An exact copy of the lines, starting at the top of the listing and ending with the line that has "red diamond: (410, 503) -> (525, 594), moved", is the required answer. Pictures are not part of it.

───── Data records ─────

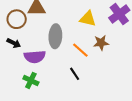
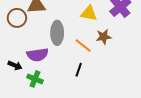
black arrow: (14, 43) -> (15, 65), moved
black line: (75, 74) -> (79, 70), turned 56

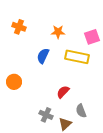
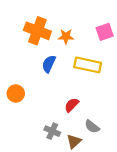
orange cross: (19, 27) -> (37, 31), moved, size x1.6
pink square: (92, 37) -> (105, 32), moved
gray semicircle: (81, 111) -> (92, 127), turned -32

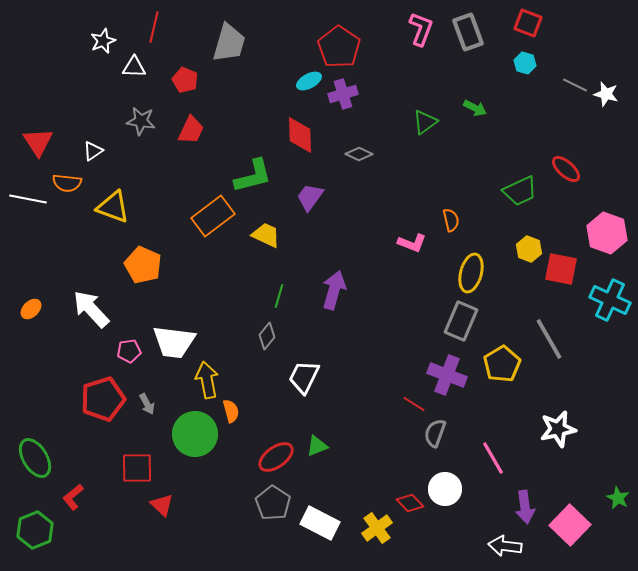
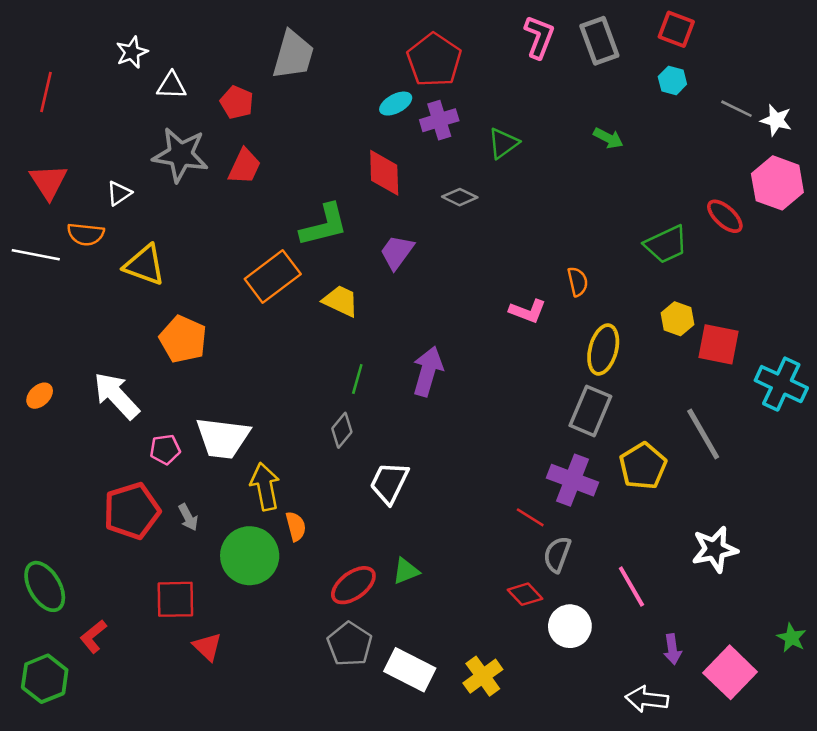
red line: (154, 27) -> (46, 92), moved
gray star: (141, 121) -> (180, 155), size x1.5
green triangle: (425, 122) -> (503, 143), moved
pink hexagon: (607, 233) -> (777, 183), moved
red diamond: (410, 503) -> (525, 594), moved
purple arrow: (525, 507) -> (672, 649), size x0.7

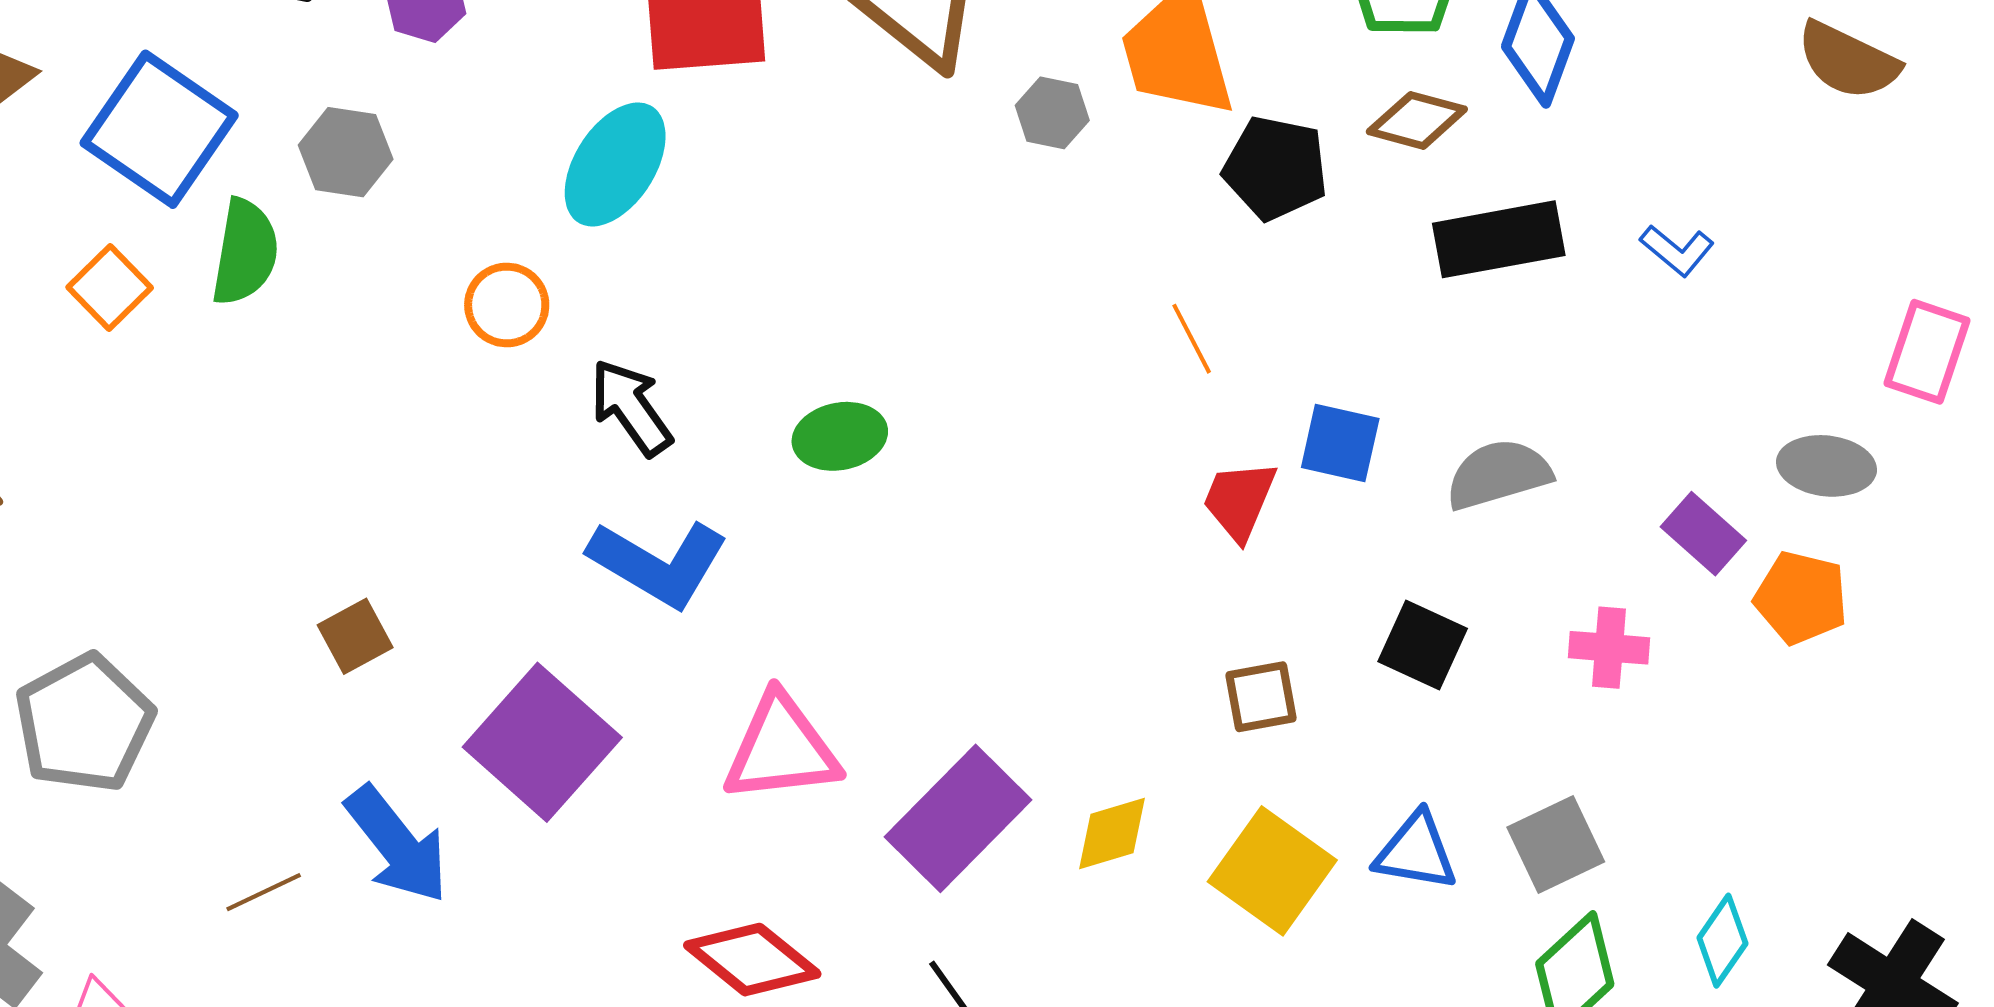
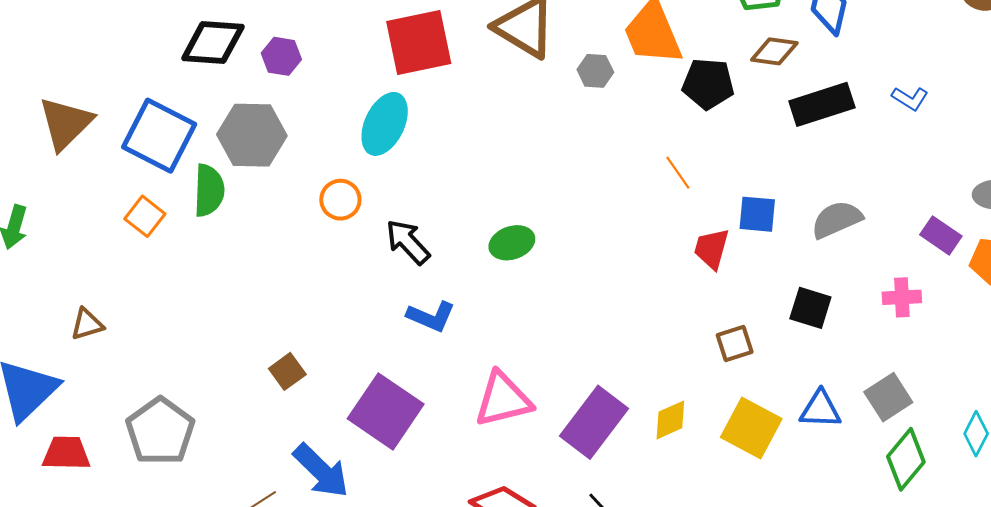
gray hexagon: (346, 152) -> (252, 135), size x1.5
blue L-shape: (658, 563) -> (431, 316), size x0.7

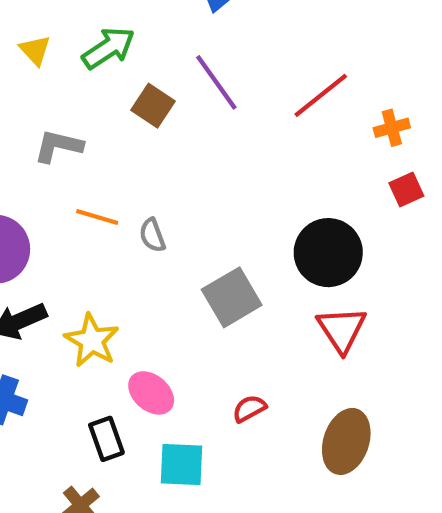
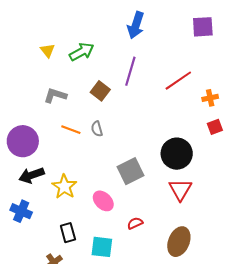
purple line: (216, 82) -> (130, 71), turned 48
brown square: (153, 106) -> (100, 91), moved
gray semicircle: (152, 235) -> (97, 129), moved
pink ellipse: (151, 393) -> (103, 201), moved

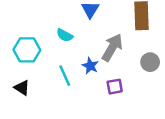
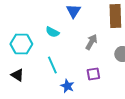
gray arrow: (112, 47) -> (91, 42), size x0.7
blue star: (90, 66) -> (67, 86), moved

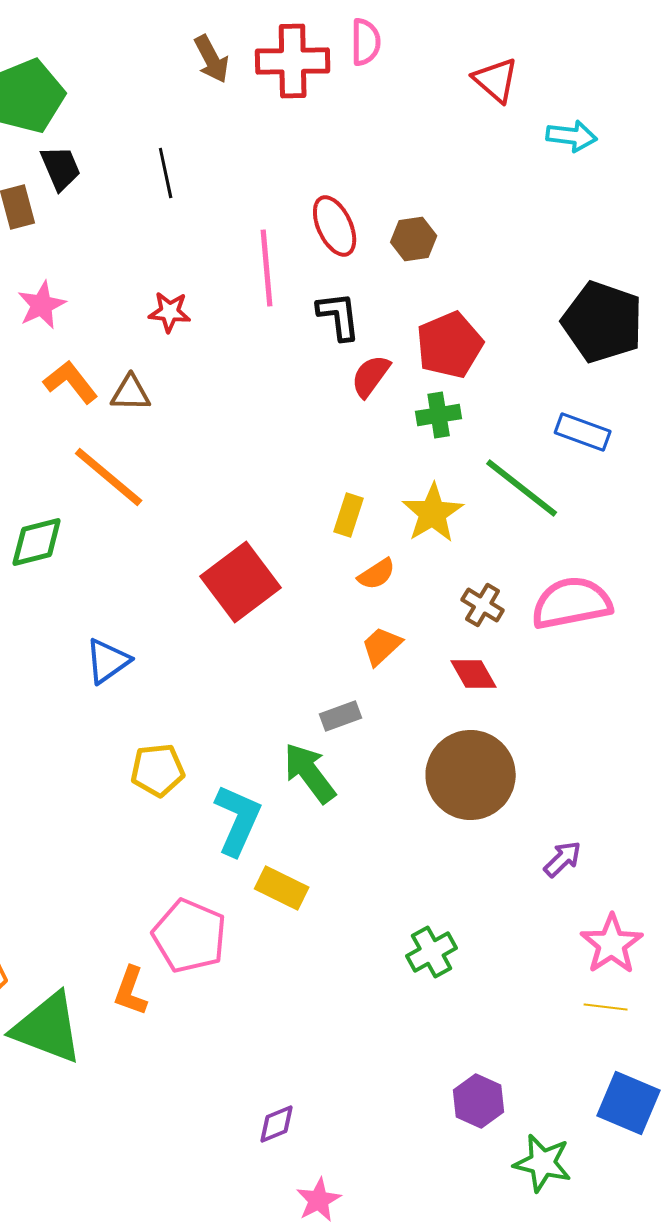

─────

- [Written solution]
black arrow: (14, 43) -> (15, 65), moved
black line: (75, 74) -> (79, 70), turned 56

orange cross: (19, 27) -> (37, 31), moved, size x1.6
pink square: (92, 37) -> (105, 32), moved
gray semicircle: (81, 111) -> (92, 127), turned -32

red line: (154, 27) -> (46, 92), moved
gray star: (141, 121) -> (180, 155), size x1.5
green triangle: (425, 122) -> (503, 143), moved
pink hexagon: (607, 233) -> (777, 183), moved
red diamond: (410, 503) -> (525, 594), moved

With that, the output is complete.